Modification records
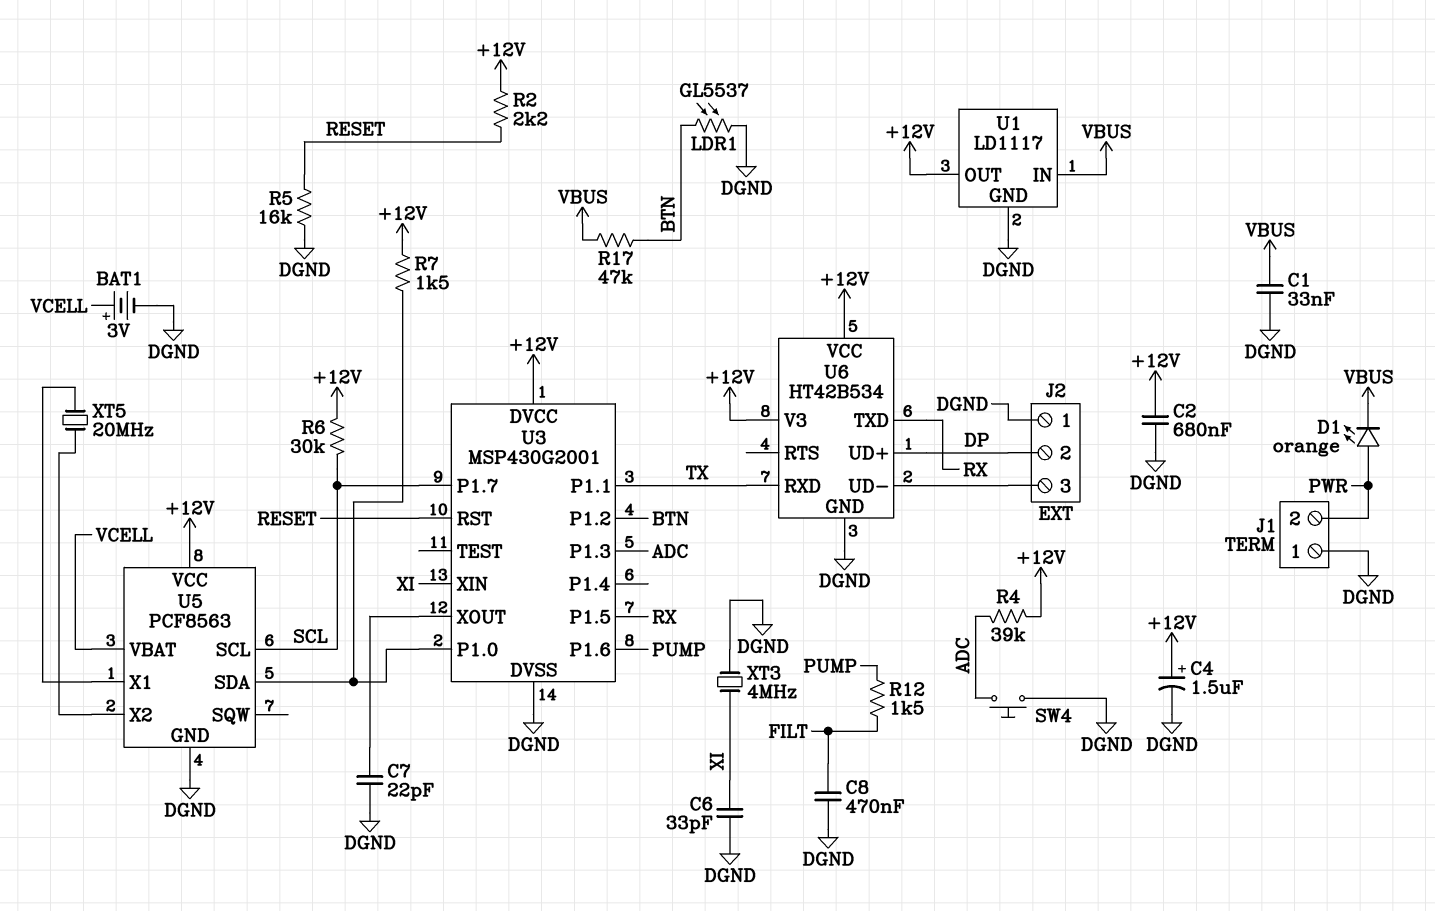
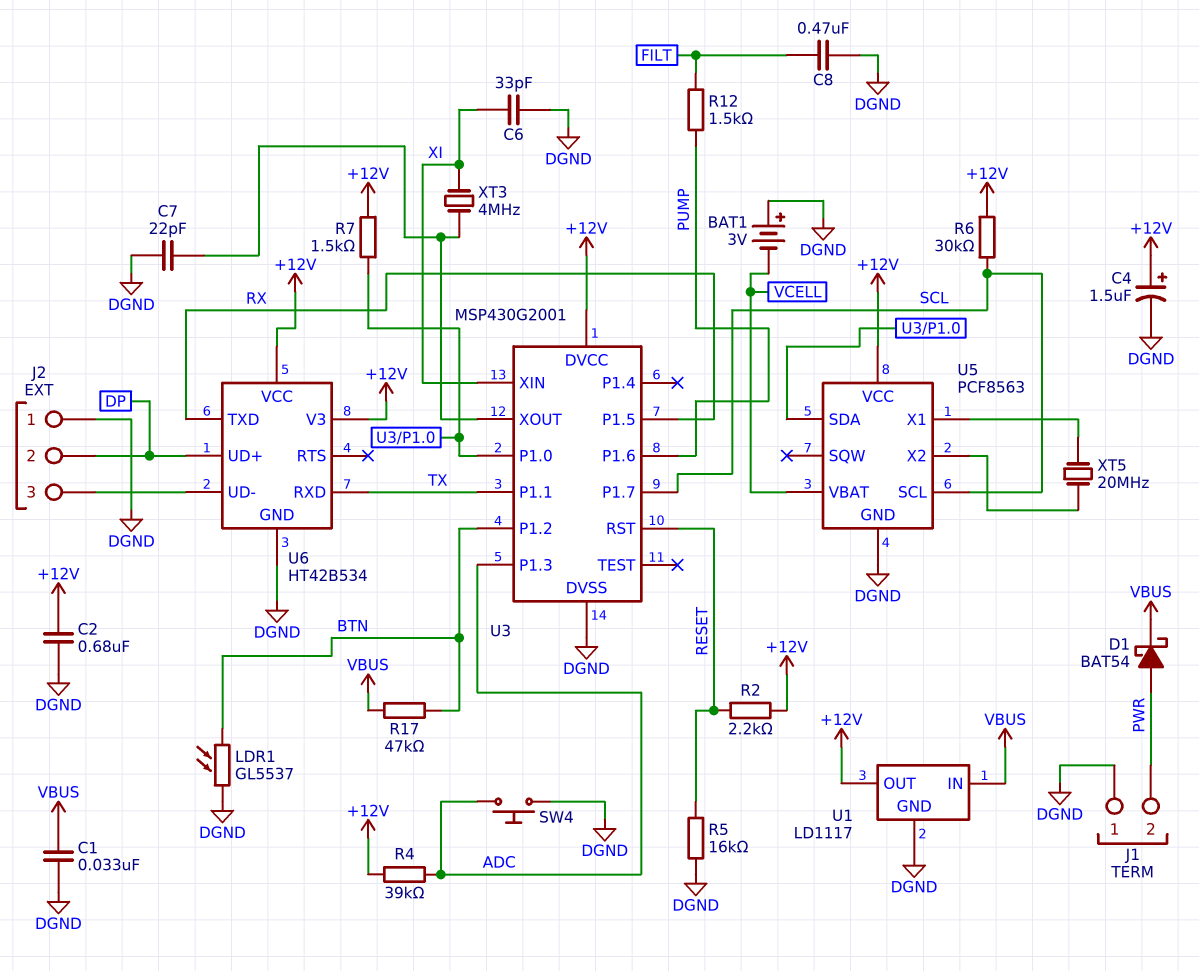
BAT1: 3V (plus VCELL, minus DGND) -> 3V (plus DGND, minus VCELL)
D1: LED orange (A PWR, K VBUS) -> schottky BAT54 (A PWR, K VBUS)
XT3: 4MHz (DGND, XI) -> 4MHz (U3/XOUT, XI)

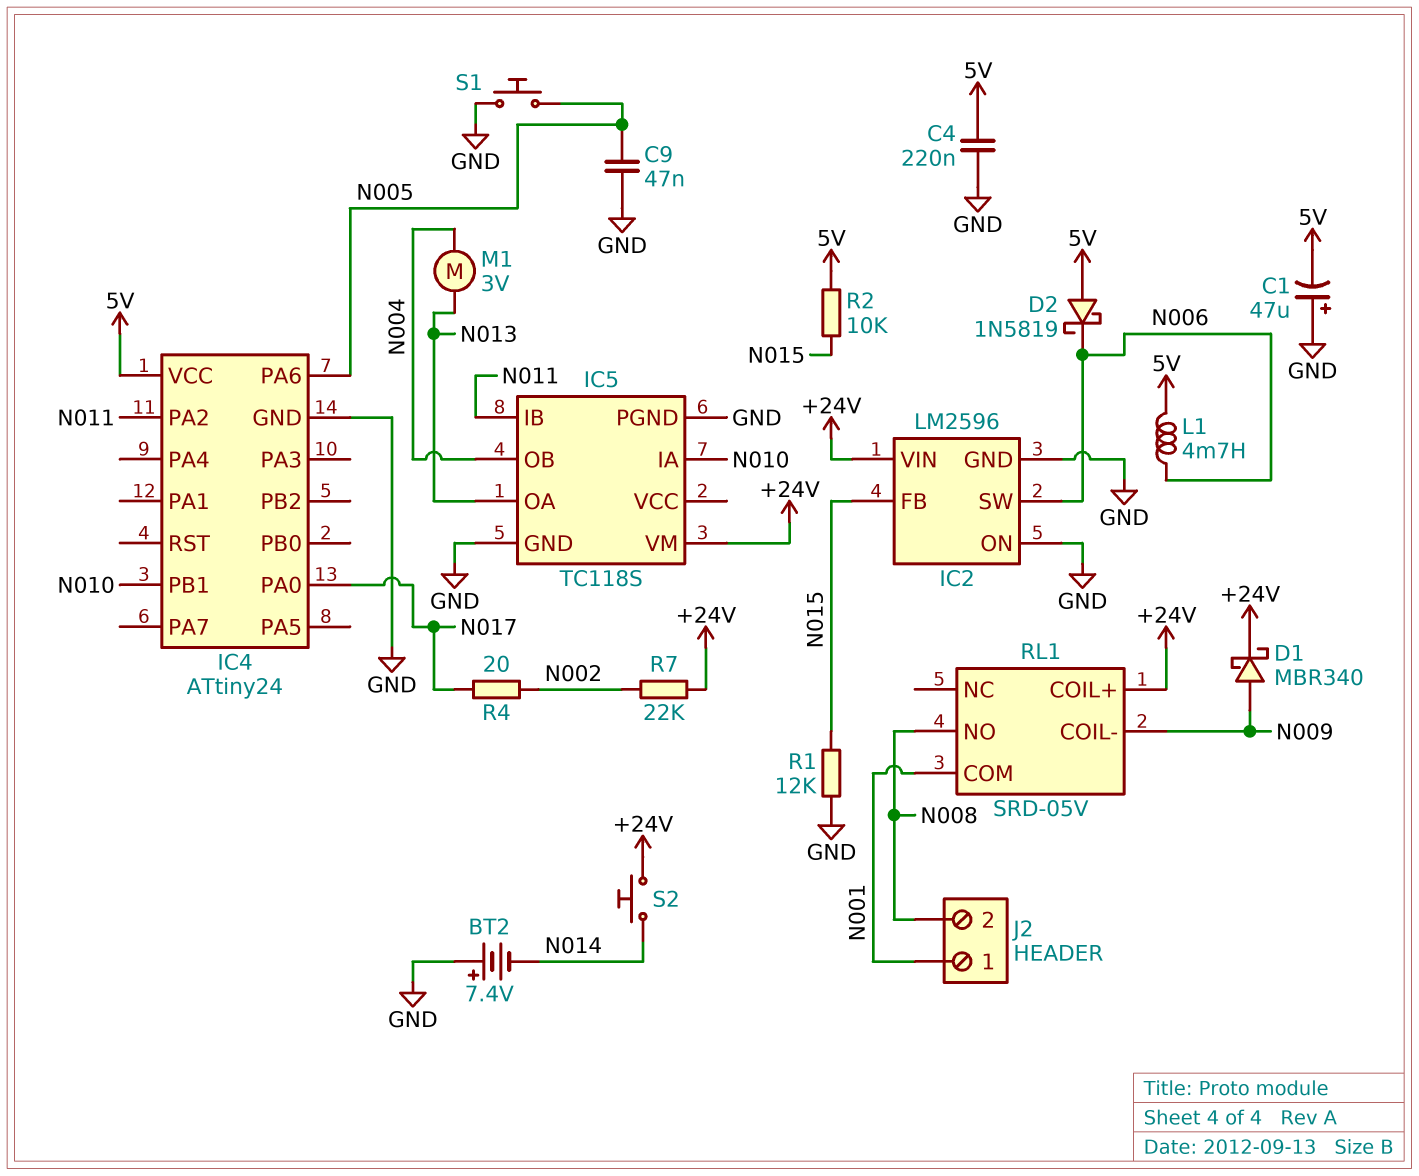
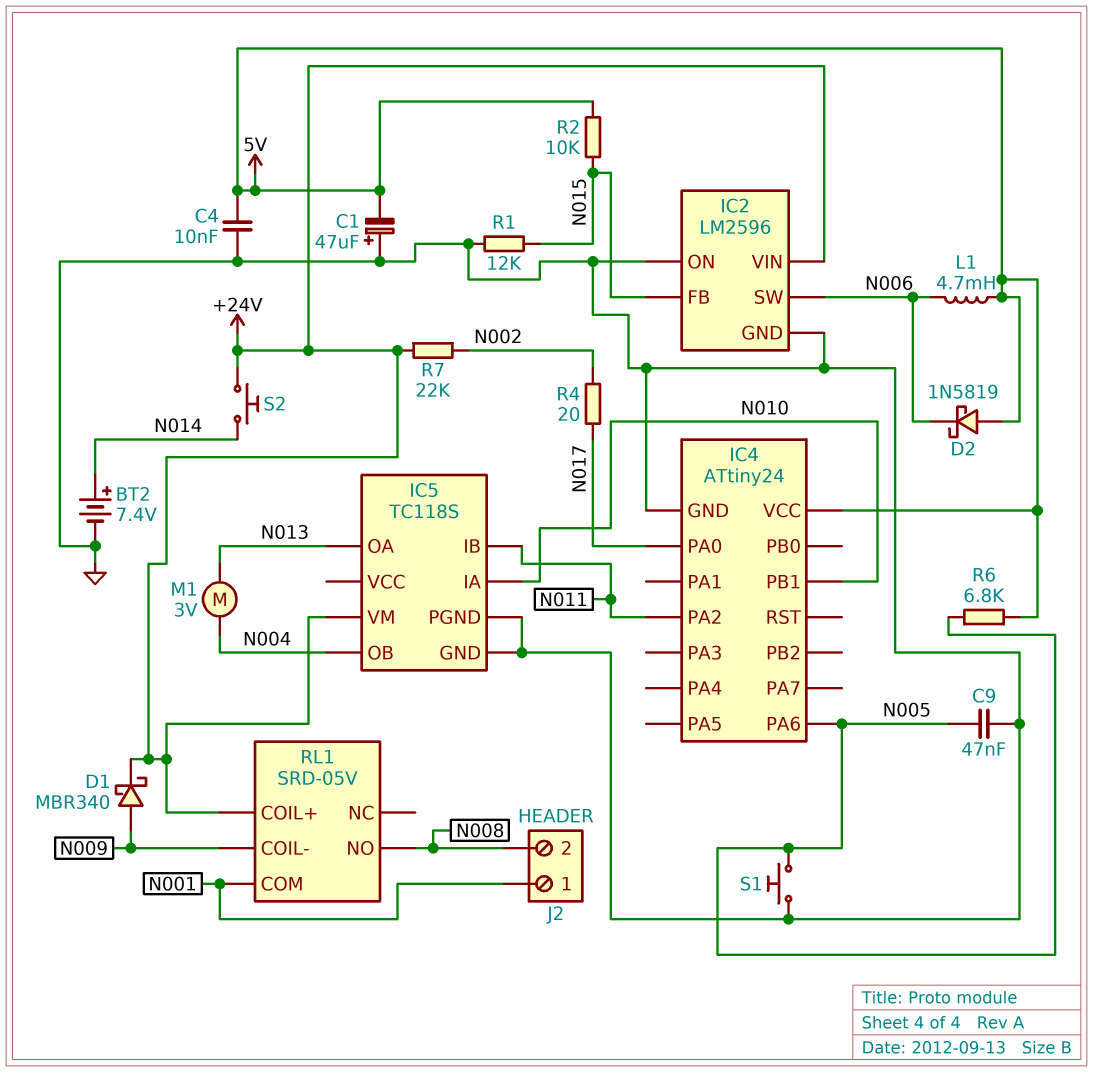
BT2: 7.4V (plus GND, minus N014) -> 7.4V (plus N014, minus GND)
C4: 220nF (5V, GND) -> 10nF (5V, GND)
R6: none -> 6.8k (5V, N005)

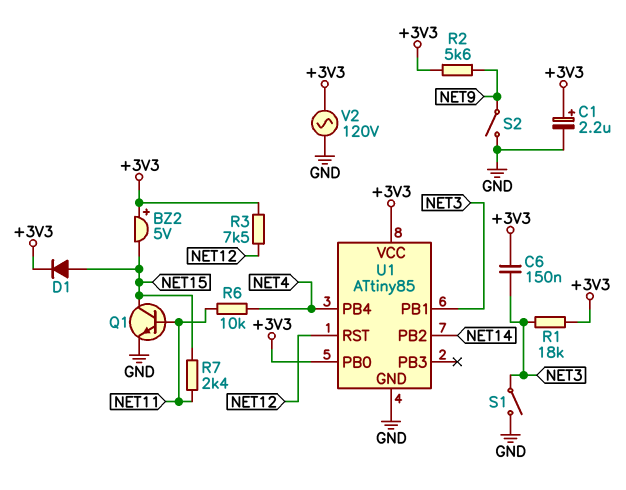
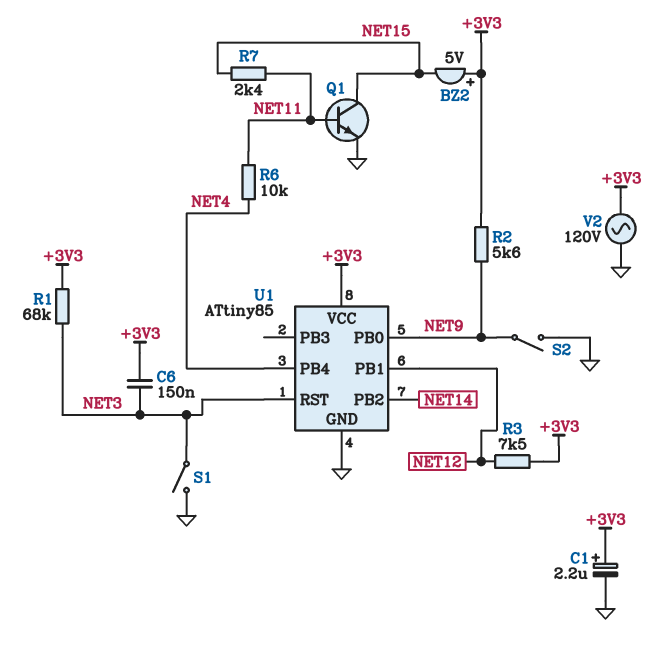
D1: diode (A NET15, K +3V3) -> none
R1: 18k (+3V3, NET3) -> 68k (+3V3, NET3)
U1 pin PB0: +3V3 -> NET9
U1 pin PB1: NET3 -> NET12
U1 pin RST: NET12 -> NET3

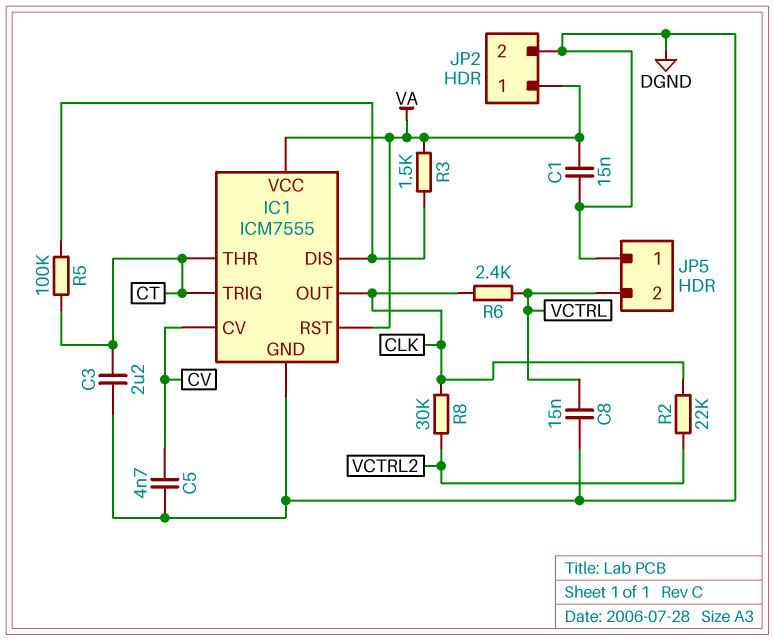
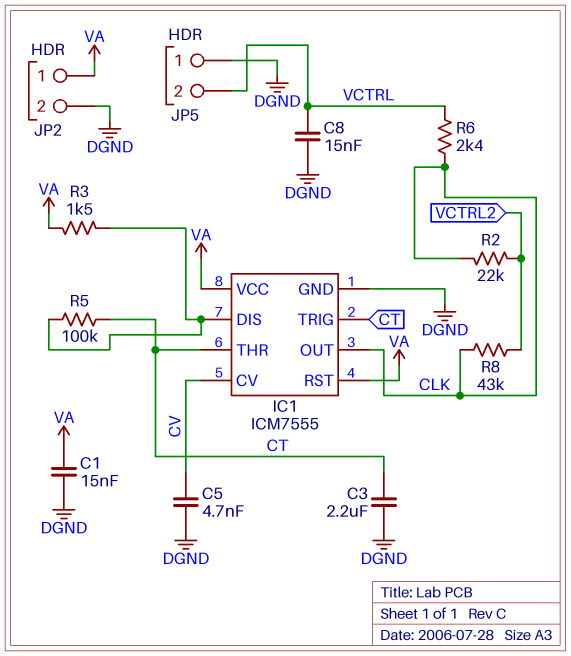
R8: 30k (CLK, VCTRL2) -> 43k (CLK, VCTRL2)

> [How to complete this task] Search the entries for "plus" and copy out each line that has it.

> [Answer box]
BAT1: 3V (plus VCELL, minus DGND) -> 3V (plus DGND, minus VCELL)
BT2: 7.4V (plus GND, minus N014) -> 7.4V (plus N014, minus GND)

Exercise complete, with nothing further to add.